● What the task asks: Return every line in the records below that contains the string "kern".

** start Information supplied **

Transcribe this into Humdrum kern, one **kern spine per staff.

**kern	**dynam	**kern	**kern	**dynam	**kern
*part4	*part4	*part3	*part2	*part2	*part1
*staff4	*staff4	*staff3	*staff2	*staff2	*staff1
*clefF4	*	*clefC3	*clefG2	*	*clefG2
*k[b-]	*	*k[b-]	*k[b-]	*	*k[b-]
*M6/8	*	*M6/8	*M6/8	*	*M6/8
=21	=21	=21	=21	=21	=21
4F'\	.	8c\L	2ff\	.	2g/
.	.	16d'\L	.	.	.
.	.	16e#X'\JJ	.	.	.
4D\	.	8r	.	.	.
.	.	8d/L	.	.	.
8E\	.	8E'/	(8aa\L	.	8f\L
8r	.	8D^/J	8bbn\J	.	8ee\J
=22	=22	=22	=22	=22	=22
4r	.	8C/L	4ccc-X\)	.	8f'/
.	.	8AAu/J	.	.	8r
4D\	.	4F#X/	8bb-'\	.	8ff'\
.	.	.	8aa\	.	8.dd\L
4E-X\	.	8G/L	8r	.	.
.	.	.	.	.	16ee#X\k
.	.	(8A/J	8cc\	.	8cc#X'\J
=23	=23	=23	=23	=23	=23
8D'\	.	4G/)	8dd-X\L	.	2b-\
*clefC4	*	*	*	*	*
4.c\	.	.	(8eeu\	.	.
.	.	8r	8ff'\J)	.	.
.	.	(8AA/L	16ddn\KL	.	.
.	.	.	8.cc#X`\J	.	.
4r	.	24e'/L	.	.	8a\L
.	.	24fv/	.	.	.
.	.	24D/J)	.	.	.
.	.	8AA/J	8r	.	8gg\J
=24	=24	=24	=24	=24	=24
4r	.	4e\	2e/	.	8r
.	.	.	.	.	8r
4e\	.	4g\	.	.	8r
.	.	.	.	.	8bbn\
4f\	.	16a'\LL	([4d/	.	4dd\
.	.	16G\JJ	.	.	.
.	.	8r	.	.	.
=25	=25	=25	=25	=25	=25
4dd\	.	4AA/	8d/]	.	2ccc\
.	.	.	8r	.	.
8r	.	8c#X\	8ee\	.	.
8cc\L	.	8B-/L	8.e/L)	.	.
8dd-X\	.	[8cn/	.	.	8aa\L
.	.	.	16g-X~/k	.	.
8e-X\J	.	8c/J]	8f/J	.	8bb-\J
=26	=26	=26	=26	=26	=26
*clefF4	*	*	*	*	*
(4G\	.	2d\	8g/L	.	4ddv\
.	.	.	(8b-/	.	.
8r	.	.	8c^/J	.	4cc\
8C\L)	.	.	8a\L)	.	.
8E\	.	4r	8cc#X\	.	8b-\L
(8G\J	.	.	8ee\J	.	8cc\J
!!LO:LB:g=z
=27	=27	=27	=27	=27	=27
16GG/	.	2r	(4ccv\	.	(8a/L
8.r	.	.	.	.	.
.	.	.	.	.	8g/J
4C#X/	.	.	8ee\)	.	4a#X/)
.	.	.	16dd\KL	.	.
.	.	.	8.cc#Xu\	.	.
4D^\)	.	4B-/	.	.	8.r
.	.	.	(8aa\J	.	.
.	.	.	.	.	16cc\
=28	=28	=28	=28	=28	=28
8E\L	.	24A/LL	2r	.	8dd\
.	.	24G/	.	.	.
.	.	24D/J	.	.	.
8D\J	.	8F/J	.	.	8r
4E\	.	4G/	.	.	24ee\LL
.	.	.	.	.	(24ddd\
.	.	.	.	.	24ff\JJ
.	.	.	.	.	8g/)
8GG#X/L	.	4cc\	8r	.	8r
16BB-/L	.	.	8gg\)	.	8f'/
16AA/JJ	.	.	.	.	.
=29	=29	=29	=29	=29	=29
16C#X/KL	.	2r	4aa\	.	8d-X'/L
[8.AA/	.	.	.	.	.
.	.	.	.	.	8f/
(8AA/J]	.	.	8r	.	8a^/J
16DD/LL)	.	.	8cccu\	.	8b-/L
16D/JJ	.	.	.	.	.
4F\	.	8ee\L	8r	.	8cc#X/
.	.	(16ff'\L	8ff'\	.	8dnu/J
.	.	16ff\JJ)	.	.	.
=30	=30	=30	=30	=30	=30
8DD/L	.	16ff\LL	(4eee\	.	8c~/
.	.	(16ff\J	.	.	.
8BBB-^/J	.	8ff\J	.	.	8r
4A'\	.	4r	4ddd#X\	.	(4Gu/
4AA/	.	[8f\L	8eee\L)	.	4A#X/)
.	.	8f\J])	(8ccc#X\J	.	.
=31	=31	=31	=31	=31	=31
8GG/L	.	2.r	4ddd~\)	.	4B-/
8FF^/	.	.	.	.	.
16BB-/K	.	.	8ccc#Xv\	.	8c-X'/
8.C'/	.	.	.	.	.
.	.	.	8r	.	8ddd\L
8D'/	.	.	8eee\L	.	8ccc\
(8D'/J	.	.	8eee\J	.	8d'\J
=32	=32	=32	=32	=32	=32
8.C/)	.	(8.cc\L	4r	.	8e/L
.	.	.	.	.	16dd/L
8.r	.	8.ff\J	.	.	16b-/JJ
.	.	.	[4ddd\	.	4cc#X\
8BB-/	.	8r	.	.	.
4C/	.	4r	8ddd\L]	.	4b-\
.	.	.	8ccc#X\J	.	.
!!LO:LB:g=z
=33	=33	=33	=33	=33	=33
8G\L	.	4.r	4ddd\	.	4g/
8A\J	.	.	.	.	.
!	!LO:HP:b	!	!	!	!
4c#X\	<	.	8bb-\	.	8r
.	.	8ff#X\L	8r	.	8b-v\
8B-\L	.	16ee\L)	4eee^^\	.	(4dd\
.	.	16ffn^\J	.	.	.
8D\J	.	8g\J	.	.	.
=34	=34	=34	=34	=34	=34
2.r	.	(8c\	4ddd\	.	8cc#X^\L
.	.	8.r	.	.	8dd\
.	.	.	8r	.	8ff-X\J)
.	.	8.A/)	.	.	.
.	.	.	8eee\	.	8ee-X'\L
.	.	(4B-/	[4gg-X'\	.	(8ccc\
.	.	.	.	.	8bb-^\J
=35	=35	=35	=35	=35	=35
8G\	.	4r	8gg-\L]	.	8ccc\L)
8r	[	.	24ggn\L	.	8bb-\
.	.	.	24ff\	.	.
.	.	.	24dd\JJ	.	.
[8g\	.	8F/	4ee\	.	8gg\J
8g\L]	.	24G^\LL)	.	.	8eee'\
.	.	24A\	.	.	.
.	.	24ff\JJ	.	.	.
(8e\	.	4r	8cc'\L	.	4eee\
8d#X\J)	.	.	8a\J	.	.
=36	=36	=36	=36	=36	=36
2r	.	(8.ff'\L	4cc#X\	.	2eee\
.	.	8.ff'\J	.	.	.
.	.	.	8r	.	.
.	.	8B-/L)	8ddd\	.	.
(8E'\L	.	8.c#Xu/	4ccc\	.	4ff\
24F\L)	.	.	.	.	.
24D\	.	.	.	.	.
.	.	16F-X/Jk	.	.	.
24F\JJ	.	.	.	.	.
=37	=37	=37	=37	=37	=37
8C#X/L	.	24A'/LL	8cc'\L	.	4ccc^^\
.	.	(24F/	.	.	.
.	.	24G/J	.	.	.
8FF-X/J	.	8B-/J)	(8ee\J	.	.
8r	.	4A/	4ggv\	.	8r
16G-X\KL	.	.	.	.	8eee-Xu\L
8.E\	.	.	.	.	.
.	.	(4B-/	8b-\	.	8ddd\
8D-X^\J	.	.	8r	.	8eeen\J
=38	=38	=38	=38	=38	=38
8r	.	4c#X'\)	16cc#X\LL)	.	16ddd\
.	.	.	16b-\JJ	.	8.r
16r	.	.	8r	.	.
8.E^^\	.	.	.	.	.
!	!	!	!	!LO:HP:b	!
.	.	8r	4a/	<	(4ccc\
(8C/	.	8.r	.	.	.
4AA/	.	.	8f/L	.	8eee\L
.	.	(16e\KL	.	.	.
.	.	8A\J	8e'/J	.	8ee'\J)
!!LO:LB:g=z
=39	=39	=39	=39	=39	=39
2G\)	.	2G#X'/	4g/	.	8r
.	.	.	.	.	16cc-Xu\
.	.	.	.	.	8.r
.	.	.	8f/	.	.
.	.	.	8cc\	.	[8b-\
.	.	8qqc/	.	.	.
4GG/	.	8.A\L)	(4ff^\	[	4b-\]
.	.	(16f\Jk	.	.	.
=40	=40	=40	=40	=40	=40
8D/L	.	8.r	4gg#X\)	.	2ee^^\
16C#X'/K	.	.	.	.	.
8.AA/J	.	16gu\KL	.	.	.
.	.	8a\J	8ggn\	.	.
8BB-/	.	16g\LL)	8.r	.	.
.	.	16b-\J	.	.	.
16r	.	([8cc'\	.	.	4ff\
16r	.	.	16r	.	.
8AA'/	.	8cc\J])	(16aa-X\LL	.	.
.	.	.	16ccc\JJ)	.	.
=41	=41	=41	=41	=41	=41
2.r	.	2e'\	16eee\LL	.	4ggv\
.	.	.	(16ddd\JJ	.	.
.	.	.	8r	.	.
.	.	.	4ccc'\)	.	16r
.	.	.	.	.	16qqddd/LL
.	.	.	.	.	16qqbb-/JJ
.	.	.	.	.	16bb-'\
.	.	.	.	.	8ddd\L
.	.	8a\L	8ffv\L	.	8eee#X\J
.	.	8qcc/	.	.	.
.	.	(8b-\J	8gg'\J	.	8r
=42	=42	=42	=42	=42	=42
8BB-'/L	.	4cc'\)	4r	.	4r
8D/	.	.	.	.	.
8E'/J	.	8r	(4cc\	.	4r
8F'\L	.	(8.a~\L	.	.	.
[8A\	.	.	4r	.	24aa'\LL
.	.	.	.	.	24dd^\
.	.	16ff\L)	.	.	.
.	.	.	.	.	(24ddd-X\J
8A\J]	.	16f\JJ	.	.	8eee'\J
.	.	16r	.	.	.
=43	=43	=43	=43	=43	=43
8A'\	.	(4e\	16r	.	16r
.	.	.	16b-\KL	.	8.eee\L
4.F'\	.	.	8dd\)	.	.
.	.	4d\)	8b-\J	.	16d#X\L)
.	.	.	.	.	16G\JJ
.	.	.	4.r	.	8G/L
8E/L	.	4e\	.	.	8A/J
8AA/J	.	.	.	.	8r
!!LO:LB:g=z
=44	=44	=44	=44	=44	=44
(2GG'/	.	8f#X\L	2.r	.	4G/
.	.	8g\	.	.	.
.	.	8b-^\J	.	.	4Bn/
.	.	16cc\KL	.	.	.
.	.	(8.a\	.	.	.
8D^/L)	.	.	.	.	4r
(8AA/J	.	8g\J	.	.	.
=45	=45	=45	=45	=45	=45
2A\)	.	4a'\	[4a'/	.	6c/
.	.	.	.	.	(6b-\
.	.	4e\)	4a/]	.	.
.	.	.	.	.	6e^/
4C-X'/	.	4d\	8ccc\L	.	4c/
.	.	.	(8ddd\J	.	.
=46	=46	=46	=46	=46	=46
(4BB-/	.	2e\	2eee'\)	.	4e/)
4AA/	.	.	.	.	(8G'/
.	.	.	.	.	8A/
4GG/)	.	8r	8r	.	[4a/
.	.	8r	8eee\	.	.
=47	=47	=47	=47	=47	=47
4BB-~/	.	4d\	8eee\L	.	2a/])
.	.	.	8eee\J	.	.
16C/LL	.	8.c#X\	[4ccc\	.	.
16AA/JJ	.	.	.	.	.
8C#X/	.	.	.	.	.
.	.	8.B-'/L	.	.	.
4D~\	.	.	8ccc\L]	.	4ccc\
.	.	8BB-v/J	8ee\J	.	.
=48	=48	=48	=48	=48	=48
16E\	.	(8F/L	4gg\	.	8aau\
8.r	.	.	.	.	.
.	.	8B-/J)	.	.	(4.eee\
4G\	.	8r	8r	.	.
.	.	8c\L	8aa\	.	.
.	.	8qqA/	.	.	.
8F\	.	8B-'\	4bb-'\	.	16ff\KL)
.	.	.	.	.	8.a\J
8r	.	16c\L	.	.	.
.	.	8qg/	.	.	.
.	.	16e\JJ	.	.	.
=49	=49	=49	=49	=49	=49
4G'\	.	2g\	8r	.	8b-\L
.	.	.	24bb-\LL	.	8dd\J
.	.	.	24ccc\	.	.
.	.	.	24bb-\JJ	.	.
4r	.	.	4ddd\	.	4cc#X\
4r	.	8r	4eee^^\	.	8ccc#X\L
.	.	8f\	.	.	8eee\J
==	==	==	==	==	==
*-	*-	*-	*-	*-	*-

** end Information supplied **

● Response to the task:
Transcribe this into Humdrum kern, one **kern spine per staff.
**kern	**dynam	**kern	**kern	**dynam	**kern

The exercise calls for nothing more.